-------- Filas listadas --------

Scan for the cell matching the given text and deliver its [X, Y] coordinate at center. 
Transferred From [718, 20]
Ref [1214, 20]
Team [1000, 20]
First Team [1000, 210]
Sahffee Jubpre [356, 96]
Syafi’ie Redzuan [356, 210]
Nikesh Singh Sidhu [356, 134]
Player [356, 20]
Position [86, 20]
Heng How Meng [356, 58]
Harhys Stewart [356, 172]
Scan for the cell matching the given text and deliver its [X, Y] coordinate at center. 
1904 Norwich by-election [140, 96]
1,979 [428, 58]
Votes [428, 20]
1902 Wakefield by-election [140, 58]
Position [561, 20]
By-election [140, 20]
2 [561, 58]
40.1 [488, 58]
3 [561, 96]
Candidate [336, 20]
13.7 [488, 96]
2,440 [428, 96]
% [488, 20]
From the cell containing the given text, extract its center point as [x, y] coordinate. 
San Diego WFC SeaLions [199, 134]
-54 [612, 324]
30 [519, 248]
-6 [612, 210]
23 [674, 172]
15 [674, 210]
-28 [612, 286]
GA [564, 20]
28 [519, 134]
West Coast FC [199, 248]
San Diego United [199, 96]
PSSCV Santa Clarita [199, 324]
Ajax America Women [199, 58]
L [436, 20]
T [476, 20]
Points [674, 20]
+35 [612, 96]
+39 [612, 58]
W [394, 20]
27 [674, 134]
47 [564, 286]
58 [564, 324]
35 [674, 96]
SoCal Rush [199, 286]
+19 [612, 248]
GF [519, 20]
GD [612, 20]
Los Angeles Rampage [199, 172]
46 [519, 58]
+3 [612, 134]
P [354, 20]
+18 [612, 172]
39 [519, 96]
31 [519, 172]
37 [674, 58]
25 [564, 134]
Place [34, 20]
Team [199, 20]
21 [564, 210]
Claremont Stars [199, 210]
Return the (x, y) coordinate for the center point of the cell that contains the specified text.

--------

Vuelve a escribir todas las filas anteriores sin ningún cambio y en el mismo orden.

▸ **Respuesta esperada**
Scan for the cell matching the given text and deliver its [X, Y] coordinate at center. 
Transferred From [718, 20]
Ref [1214, 20]
Team [1000, 20]
First Team [1000, 210]
Sahffee Jubpre [356, 96]
Syafi’ie Redzuan [356, 210]
Nikesh Singh Sidhu [356, 134]
Player [356, 20]
Position [86, 20]
Heng How Meng [356, 58]
Harhys Stewart [356, 172]
Scan for the cell matching the given text and deliver its [X, Y] coordinate at center. 
1904 Norwich by-election [140, 96]
1,979 [428, 58]
Votes [428, 20]
1902 Wakefield by-election [140, 58]
Position [561, 20]
By-election [140, 20]
2 [561, 58]
40.1 [488, 58]
3 [561, 96]
Candidate [336, 20]
13.7 [488, 96]
2,440 [428, 96]
% [488, 20]
From the cell containing the given text, extract its center point as [x, y] coordinate. 
San Diego WFC SeaLions [199, 134]
-54 [612, 324]
30 [519, 248]
-6 [612, 210]
23 [674, 172]
15 [674, 210]
-28 [612, 286]
GA [564, 20]
28 [519, 134]
West Coast FC [199, 248]
San Diego United [199, 96]
PSSCV Santa Clarita [199, 324]
Ajax America Women [199, 58]
L [436, 20]
T [476, 20]
Points [674, 20]
+35 [612, 96]
+39 [612, 58]
W [394, 20]
27 [674, 134]
47 [564, 286]
58 [564, 324]
35 [674, 96]
SoCal Rush [199, 286]
+19 [612, 248]
GF [519, 20]
GD [612, 20]
Los Angeles Rampage [199, 172]
46 [519, 58]
+3 [612, 134]
P [354, 20]
+18 [612, 172]
39 [519, 96]
31 [519, 172]
37 [674, 58]
25 [564, 134]
Place [34, 20]
Team [199, 20]
21 [564, 210]
Claremont Stars [199, 210]
Return the (x, y) coordinate for the center point of the cell that contains the specified text.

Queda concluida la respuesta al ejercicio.